TASK PROMPT>
What is the number of lines in the following data that contain "cyan"? Answer with the number alone.

*** SOURCE MATERIAL Section Begins ***

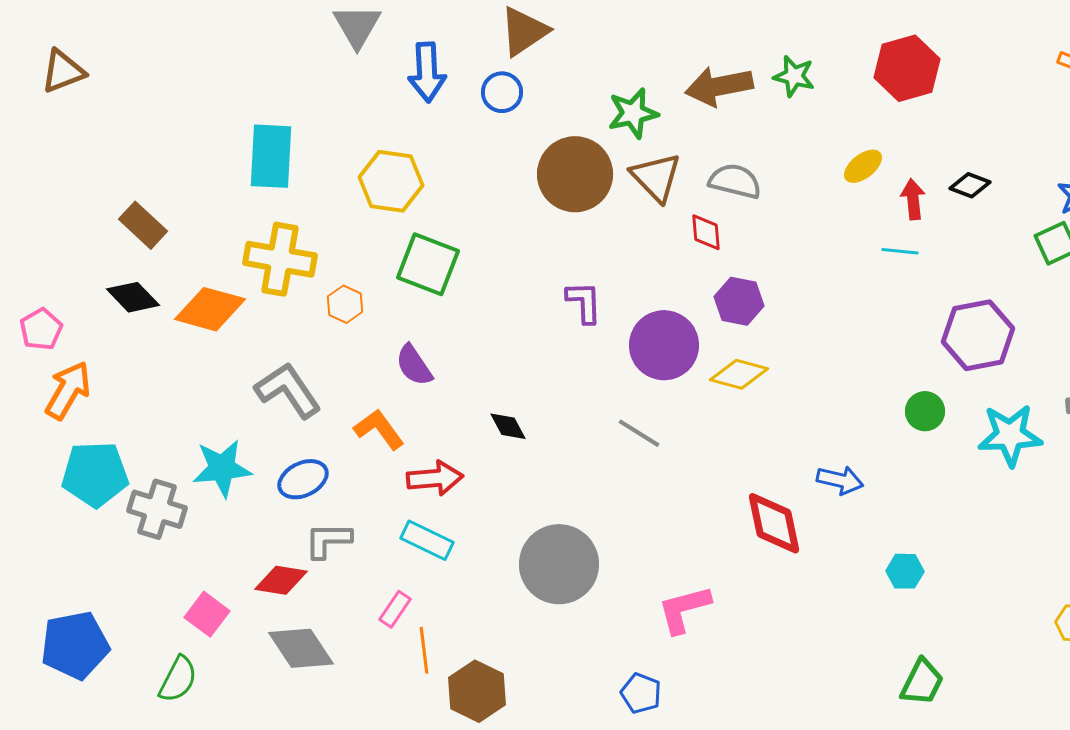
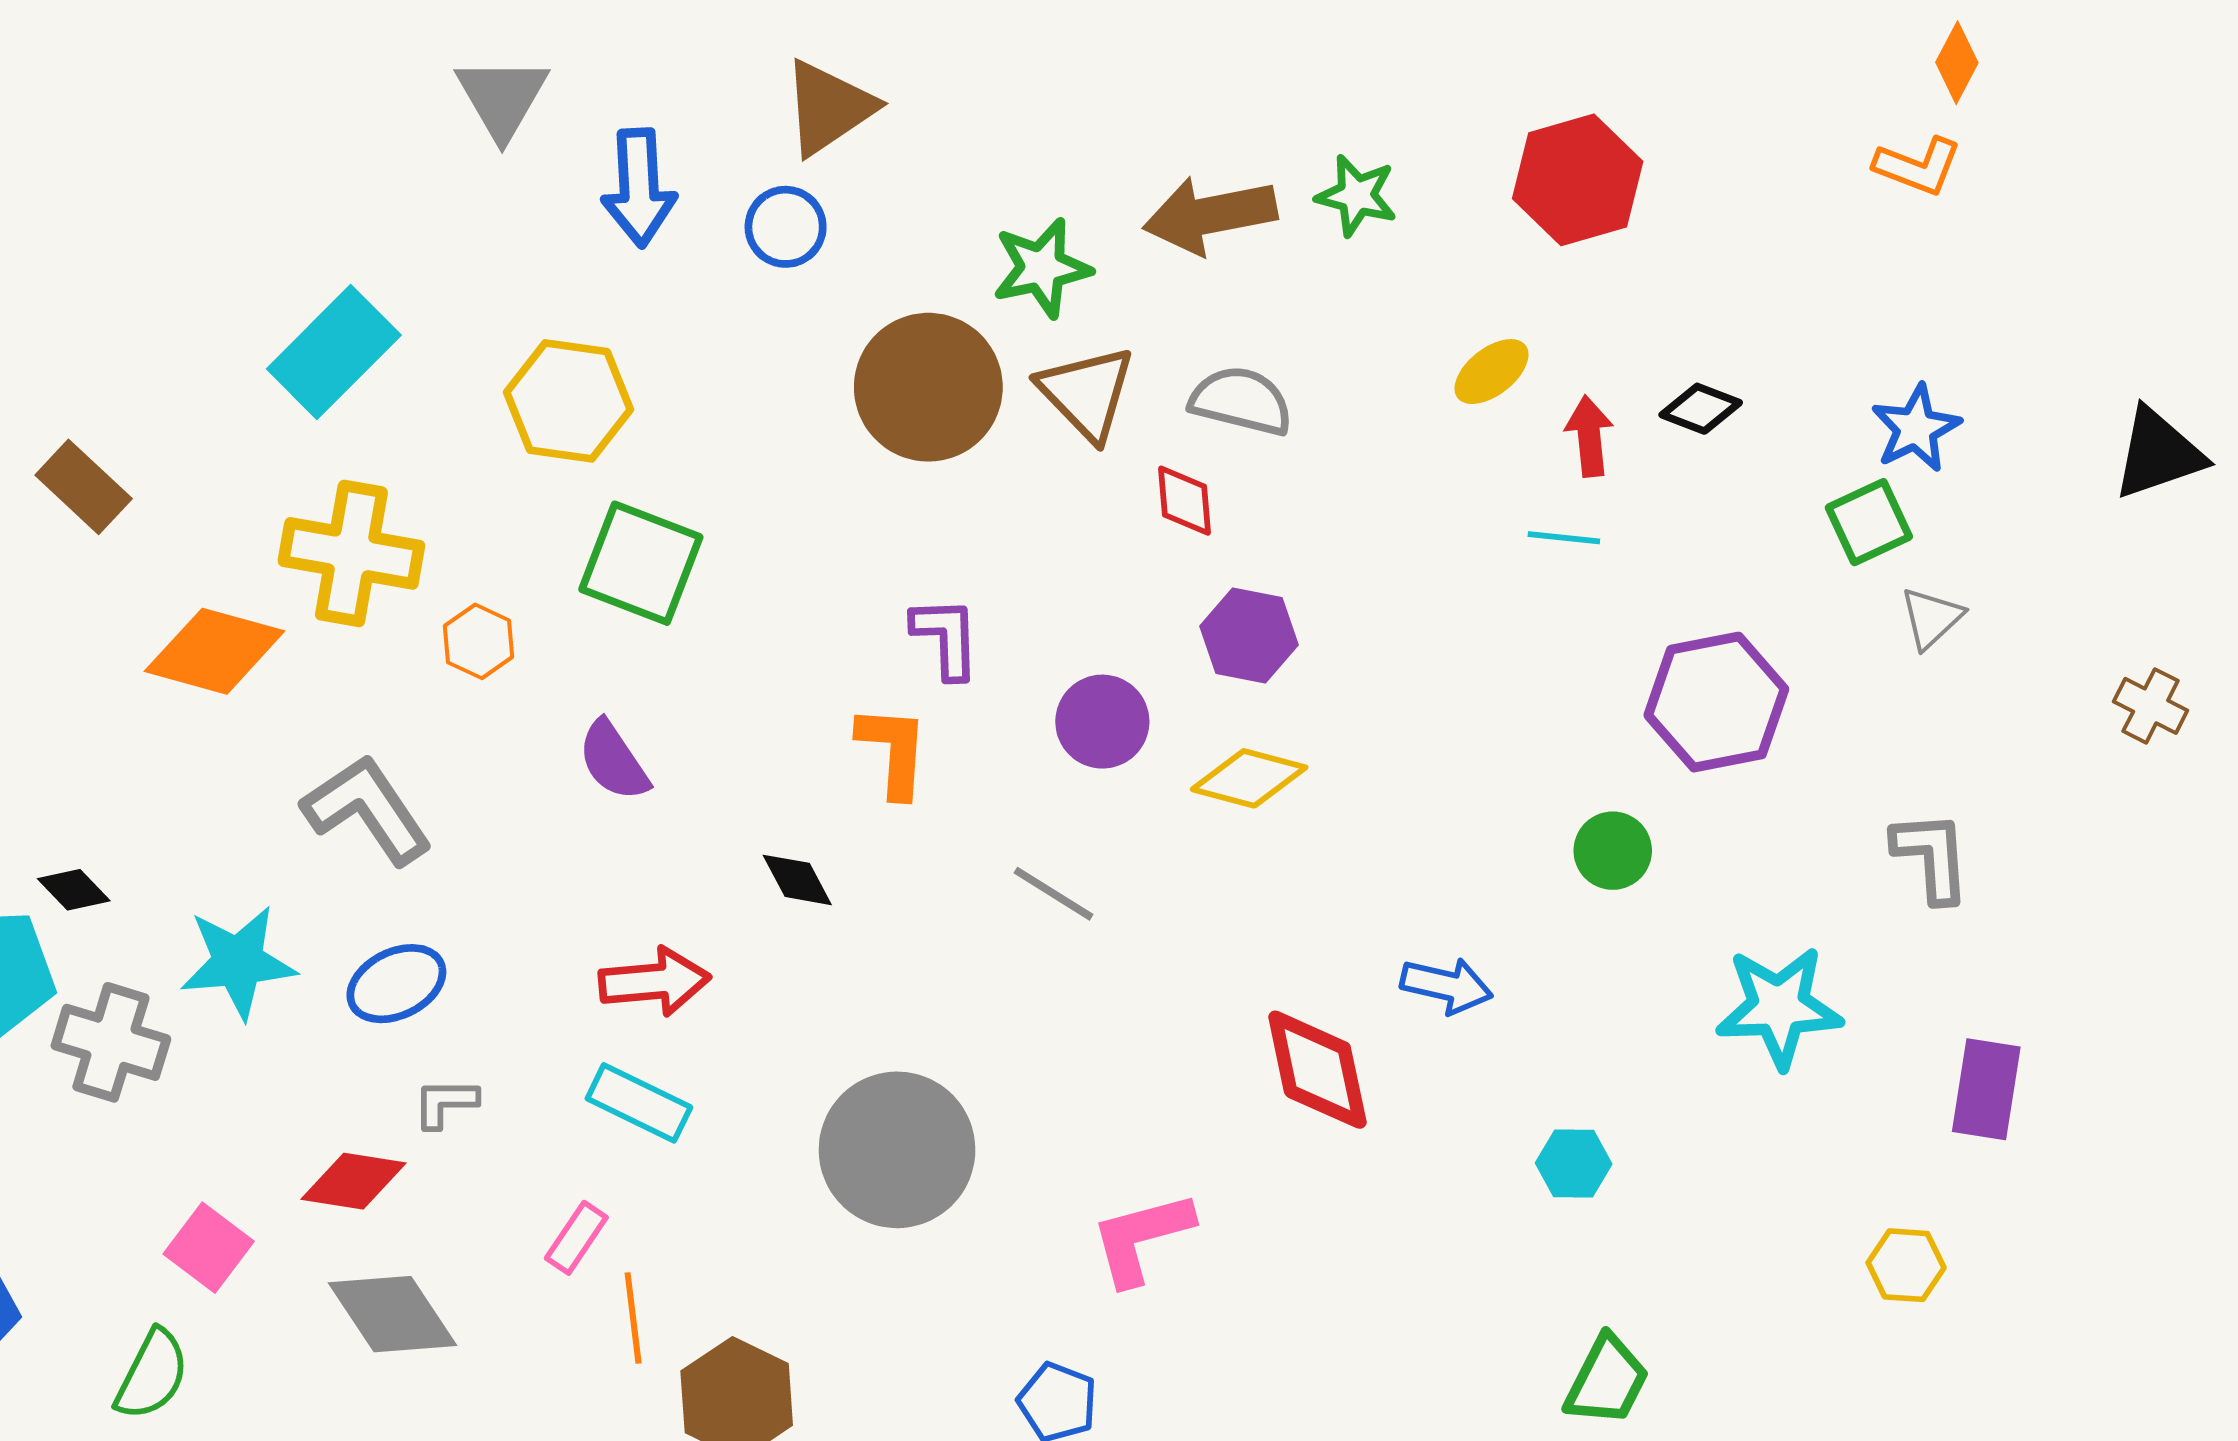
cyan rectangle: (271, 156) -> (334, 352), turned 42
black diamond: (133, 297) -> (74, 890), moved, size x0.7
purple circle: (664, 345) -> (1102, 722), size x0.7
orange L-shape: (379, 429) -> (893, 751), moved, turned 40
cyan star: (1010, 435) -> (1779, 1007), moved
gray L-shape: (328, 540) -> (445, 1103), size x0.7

*** SOURCE MATERIAL Section Ends ***
*** SOURCE MATERIAL Section Begins ***

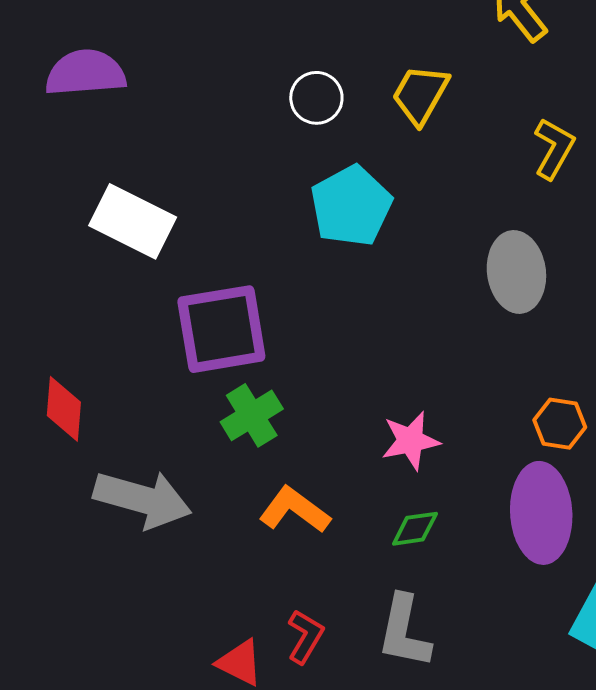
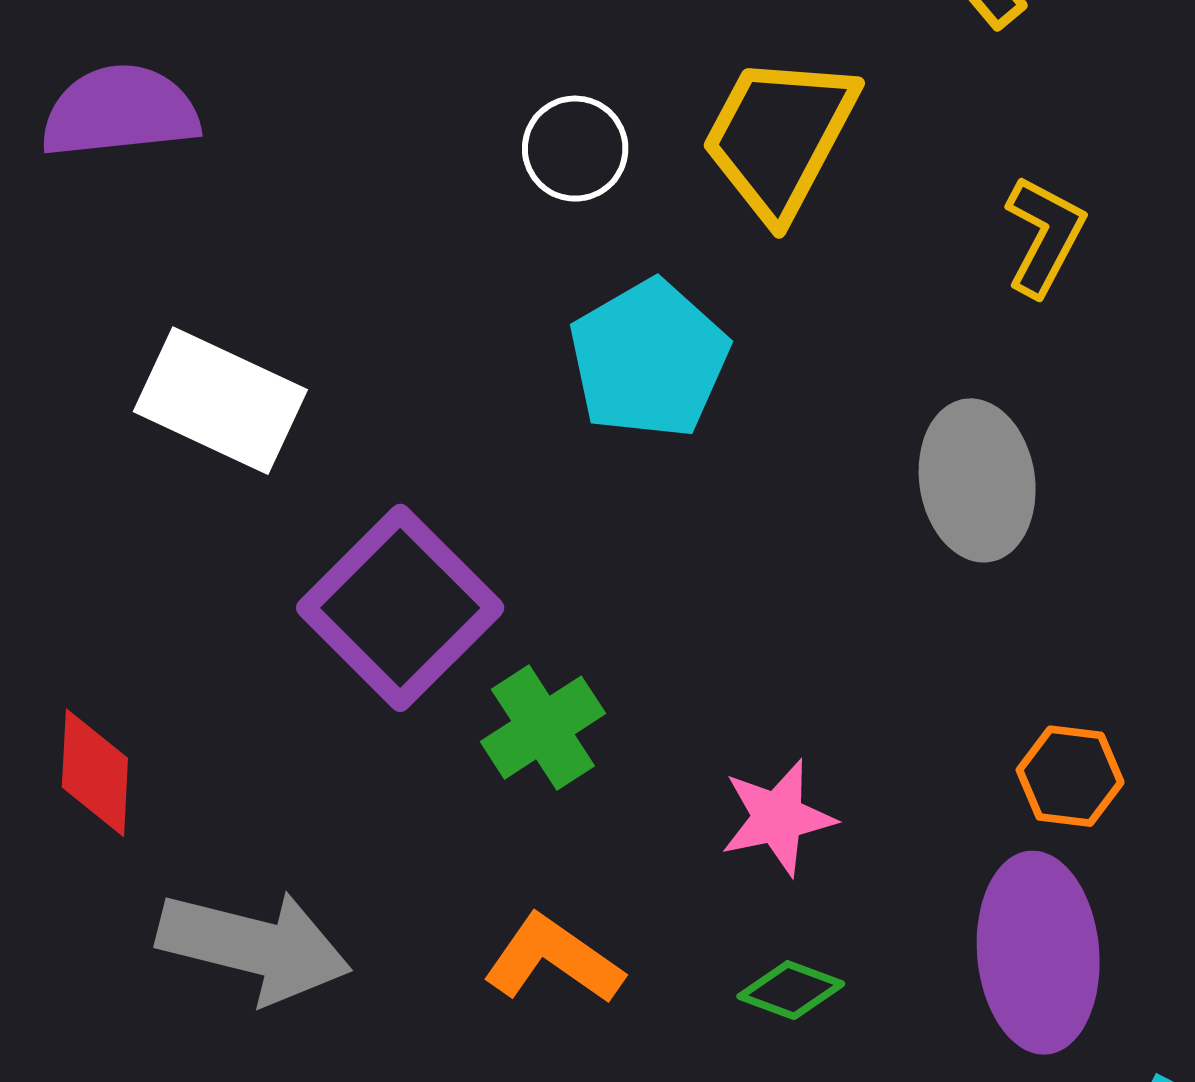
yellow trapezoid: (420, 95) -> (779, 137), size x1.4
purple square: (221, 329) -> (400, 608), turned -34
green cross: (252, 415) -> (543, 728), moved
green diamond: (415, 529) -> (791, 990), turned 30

*** SOURCE MATERIAL Section Ends ***
*** SOURCE MATERIAL Section Begins ***

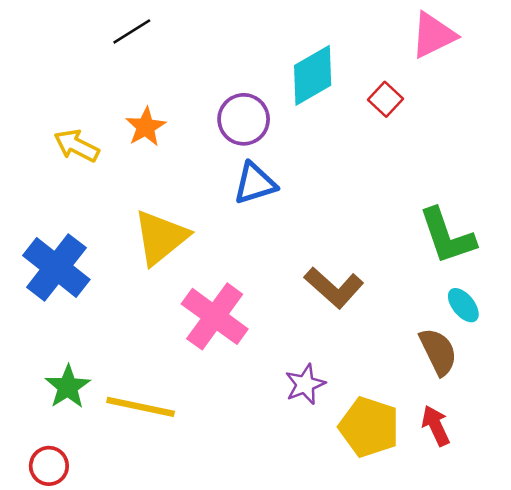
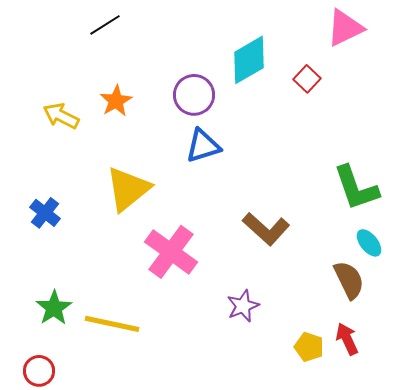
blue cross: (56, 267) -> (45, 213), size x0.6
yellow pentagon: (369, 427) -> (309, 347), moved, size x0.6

*** SOURCE MATERIAL Section Ends ***

WRITTEN SOLUTION>
2